[Data extracted from a collection]

Start

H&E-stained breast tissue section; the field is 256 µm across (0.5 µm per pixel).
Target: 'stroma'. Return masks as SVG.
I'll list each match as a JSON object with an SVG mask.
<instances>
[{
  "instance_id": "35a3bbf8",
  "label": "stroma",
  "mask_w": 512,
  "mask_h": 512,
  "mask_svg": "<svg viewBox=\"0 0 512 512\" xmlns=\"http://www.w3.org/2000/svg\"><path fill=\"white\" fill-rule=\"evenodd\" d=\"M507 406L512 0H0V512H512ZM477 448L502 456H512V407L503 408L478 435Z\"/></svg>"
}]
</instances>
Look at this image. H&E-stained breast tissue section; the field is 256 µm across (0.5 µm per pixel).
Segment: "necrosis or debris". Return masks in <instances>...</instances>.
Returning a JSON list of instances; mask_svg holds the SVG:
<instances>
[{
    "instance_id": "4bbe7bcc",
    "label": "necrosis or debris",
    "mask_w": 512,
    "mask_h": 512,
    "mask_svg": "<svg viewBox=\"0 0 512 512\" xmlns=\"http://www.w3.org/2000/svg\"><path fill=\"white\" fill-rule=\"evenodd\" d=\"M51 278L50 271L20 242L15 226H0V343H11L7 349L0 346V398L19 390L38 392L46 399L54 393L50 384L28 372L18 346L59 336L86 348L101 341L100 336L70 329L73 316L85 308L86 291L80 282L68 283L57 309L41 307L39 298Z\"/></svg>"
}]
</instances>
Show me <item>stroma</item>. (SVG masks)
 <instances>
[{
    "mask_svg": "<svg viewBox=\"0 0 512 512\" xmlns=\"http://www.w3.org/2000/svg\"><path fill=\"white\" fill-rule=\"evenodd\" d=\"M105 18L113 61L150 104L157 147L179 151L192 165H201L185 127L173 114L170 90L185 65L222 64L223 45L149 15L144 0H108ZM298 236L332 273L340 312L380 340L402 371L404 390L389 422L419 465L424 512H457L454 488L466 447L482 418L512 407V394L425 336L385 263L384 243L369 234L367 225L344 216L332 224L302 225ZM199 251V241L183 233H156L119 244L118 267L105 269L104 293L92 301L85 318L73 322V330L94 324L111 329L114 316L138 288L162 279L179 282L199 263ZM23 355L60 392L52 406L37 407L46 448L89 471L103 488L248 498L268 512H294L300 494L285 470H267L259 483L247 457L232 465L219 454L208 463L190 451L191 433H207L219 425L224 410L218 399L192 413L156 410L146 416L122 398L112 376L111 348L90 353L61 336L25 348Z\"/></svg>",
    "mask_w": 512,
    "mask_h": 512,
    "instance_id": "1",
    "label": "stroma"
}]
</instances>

End

**WHAT THE TASK ASKS:** Return every line containing "stained".

**FULL SOLUTION:**
H&E-stained breast tissue section; the field is 256 µm across (0.5 µm per pixel).
Look at this image. H&E-stained breast tissue section; the field is 256 µm across (0.5 µm per pixel).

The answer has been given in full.